Using the records below, repeat exactly the lines from the one holding "none -> lime plate F6:F8 level 1" through the one holding "none -> purple brick A3:A6 level 1", both ends included, and no others.
====== DATA
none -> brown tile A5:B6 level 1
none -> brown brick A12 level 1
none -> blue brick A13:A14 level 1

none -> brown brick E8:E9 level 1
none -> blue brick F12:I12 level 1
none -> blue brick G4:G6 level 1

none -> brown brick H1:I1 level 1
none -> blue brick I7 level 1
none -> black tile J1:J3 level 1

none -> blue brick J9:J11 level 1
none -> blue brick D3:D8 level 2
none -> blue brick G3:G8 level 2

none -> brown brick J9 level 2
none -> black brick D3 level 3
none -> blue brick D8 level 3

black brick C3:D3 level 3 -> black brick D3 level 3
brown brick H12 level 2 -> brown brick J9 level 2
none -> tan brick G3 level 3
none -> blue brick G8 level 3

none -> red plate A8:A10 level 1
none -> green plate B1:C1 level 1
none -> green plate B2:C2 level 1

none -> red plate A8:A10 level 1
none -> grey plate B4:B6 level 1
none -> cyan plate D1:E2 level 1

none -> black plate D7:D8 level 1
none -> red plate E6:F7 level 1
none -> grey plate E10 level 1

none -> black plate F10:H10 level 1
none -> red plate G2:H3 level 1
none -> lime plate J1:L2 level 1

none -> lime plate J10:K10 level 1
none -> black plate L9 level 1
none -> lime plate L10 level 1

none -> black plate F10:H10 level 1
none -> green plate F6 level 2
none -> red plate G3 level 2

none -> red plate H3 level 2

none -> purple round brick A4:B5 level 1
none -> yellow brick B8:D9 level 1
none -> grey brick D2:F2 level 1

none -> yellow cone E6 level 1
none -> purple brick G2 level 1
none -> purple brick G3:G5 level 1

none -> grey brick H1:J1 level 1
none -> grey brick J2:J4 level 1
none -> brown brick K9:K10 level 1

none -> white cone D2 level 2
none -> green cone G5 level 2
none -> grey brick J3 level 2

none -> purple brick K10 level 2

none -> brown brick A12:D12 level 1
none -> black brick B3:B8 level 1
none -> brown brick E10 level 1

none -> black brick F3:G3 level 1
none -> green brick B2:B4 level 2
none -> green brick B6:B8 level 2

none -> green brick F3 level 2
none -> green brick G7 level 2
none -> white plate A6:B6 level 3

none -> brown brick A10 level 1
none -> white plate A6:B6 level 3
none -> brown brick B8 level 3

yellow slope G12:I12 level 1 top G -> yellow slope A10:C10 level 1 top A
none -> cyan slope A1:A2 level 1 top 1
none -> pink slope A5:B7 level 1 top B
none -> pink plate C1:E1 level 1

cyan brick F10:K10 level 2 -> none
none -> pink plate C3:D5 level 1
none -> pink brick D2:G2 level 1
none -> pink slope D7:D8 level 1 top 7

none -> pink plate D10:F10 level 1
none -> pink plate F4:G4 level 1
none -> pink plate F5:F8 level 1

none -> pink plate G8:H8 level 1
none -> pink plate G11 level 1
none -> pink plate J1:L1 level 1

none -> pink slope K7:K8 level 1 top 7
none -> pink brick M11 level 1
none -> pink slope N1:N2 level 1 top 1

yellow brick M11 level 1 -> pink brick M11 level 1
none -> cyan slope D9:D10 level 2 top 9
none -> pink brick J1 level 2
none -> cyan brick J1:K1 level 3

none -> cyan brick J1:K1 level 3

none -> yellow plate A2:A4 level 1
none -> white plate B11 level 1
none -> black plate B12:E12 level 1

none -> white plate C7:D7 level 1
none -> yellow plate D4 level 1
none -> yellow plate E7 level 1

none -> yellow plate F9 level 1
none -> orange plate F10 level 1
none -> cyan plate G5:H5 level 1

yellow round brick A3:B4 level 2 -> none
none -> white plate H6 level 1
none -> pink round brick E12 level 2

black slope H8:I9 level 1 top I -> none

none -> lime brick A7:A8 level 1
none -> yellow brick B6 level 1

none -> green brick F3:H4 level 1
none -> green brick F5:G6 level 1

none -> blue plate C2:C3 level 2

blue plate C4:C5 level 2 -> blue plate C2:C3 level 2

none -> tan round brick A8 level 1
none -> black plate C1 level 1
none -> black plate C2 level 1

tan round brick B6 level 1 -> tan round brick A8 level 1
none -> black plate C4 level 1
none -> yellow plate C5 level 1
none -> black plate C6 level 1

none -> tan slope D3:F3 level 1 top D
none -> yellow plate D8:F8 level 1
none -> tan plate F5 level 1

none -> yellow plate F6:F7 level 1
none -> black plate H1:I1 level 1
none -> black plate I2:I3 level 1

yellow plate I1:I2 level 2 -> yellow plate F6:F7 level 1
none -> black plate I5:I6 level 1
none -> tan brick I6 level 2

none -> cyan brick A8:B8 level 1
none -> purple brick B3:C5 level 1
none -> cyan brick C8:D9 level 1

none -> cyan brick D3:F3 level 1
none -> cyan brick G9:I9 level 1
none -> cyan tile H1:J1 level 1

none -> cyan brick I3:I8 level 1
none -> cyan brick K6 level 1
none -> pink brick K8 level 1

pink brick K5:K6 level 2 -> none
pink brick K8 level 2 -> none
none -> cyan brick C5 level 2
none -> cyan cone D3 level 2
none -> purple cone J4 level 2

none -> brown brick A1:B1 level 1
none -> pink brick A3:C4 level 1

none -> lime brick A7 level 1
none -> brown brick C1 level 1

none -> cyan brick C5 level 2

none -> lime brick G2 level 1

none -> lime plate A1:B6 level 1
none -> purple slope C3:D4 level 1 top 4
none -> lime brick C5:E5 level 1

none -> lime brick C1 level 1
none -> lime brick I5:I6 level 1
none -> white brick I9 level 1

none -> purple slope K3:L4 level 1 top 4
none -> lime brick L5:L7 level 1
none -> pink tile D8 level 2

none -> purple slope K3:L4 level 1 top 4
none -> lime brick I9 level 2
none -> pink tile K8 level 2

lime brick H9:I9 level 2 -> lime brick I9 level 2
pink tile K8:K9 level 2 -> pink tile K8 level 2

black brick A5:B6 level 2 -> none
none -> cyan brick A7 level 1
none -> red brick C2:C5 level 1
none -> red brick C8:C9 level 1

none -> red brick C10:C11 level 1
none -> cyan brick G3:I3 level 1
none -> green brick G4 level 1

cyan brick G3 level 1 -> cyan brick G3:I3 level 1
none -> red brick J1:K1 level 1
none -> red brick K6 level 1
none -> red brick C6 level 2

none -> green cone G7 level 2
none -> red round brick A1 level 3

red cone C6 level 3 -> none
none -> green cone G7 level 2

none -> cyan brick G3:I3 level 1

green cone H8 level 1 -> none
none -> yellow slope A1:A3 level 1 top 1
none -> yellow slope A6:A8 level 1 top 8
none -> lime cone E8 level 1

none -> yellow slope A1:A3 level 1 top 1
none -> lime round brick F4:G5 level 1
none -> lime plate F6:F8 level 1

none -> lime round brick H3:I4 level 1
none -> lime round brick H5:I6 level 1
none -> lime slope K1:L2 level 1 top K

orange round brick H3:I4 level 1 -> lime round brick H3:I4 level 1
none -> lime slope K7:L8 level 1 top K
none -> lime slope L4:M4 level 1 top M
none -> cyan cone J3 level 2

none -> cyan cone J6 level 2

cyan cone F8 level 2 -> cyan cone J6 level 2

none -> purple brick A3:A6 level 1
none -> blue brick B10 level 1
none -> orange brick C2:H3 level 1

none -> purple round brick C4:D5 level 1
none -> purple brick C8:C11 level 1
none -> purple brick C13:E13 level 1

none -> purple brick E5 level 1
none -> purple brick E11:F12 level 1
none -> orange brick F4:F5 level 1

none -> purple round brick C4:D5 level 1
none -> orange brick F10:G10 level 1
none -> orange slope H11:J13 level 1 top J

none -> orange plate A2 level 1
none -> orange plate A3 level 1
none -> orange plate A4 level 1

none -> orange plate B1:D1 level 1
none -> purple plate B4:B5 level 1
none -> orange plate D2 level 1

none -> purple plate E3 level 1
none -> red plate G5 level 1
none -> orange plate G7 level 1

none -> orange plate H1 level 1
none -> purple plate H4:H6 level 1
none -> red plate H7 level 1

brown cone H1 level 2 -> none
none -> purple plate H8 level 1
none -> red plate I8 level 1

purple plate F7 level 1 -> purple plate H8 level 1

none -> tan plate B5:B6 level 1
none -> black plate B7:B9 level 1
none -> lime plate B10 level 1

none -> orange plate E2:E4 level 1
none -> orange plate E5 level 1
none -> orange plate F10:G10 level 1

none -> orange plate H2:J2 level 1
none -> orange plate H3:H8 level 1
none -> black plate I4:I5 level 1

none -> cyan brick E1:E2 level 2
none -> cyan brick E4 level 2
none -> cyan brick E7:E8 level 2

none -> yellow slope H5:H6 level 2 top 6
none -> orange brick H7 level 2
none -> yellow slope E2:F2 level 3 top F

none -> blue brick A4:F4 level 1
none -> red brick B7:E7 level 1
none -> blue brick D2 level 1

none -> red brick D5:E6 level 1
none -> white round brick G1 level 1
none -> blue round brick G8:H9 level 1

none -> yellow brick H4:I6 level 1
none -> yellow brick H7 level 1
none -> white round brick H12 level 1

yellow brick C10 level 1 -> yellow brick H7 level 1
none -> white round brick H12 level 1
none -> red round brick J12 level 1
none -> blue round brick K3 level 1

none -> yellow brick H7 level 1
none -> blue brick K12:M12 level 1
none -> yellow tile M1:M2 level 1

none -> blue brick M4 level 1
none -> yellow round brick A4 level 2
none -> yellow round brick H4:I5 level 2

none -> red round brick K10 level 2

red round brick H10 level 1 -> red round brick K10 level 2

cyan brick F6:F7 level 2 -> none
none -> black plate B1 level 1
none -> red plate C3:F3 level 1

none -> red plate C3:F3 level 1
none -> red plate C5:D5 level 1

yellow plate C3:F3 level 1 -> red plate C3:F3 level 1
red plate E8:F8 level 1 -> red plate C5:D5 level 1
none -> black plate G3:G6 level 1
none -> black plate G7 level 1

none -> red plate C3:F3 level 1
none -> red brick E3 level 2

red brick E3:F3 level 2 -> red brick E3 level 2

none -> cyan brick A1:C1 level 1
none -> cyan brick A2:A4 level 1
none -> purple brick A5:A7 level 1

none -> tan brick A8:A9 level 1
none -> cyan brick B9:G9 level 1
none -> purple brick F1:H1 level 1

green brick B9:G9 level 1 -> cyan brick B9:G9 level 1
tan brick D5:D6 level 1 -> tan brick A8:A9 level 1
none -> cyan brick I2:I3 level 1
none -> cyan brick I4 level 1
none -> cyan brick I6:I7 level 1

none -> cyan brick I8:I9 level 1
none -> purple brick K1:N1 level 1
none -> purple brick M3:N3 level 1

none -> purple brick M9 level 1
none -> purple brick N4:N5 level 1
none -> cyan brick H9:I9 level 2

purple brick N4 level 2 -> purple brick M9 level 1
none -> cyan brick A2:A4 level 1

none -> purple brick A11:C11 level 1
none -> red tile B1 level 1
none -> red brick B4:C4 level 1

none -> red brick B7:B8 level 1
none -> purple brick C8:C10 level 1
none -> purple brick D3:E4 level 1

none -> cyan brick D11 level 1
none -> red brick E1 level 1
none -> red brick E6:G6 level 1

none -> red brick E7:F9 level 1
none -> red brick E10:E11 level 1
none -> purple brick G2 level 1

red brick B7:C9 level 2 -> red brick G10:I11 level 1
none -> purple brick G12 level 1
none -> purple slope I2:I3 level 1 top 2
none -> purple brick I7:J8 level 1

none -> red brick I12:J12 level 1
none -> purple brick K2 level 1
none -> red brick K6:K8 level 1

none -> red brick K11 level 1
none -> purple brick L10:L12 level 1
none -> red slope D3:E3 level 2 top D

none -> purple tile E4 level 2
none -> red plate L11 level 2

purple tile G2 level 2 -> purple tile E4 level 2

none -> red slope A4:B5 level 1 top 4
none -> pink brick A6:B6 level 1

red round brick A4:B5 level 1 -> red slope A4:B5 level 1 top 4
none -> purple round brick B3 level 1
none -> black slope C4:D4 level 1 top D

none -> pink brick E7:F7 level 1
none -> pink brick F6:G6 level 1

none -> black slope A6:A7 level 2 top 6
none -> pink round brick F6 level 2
============
* **OUTPUT**
none -> lime plate F6:F8 level 1

none -> lime round brick H3:I4 level 1
none -> lime round brick H5:I6 level 1
none -> lime slope K1:L2 level 1 top K

orange round brick H3:I4 level 1 -> lime round brick H3:I4 level 1
none -> lime slope K7:L8 level 1 top K
none -> lime slope L4:M4 level 1 top M
none -> cyan cone J3 level 2

none -> cyan cone J6 level 2

cyan cone F8 level 2 -> cyan cone J6 level 2

none -> purple brick A3:A6 level 1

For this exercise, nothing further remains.